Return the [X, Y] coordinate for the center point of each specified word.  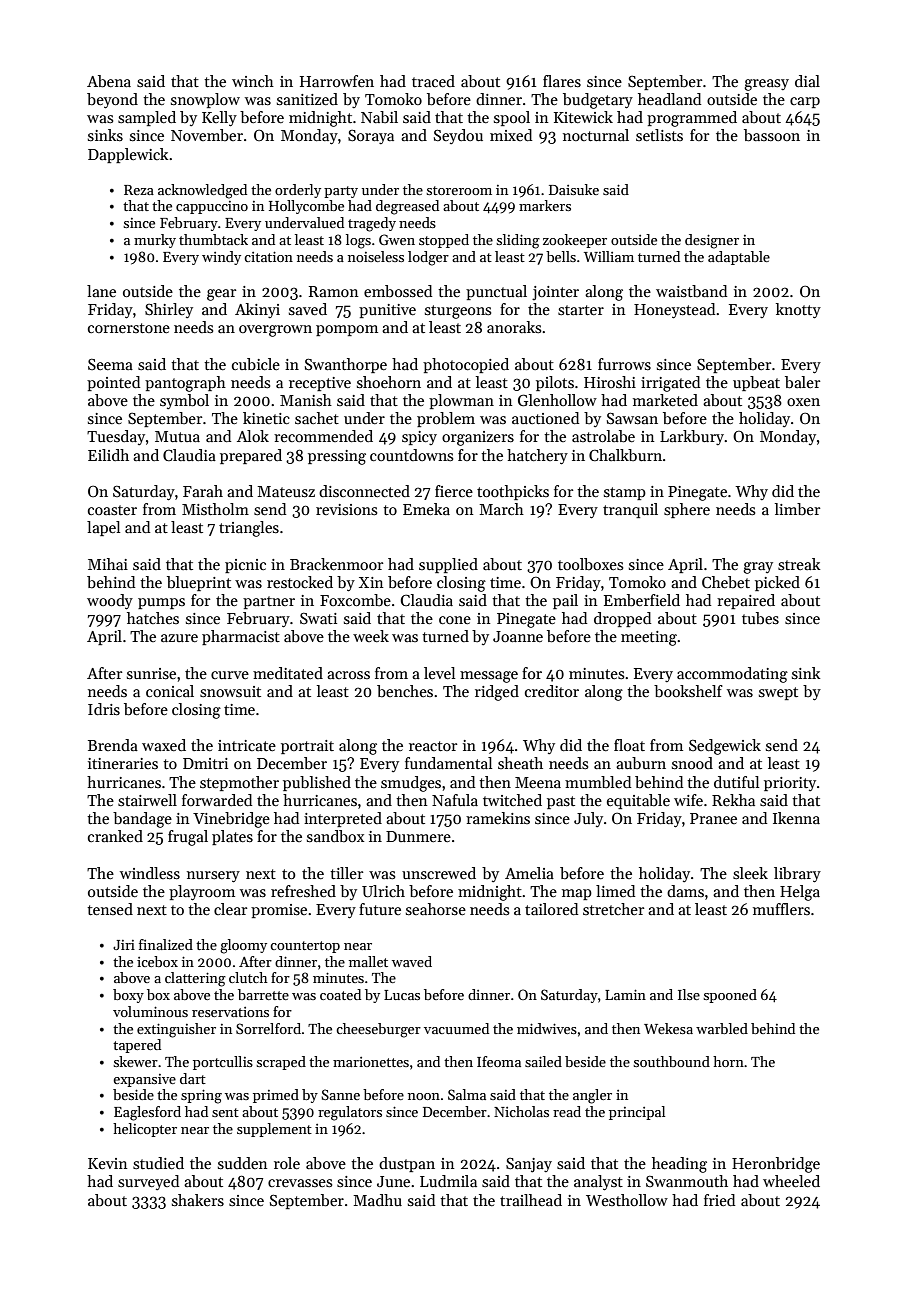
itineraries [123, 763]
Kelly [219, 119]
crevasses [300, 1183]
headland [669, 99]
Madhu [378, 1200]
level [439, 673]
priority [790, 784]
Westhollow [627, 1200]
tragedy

----

» Tâche à réaliser
Pouvez-vous réécrire toutes les lignes des entrées ci-dessus, consignes comprises, en ajoutant 130 à chaque coordonnée des réponses ? Laissez les images hors de votre réponse.

» Solution proposée
Return the [X, Y] coordinate for the center point of each specified word.  
itineraries [253, 893]
Kelly [349, 249]
crevasses [430, 1313]
headland [799, 229]
Madhu [508, 1330]
level [569, 803]
priority [920, 914]
Westhollow [757, 1330]
tragedy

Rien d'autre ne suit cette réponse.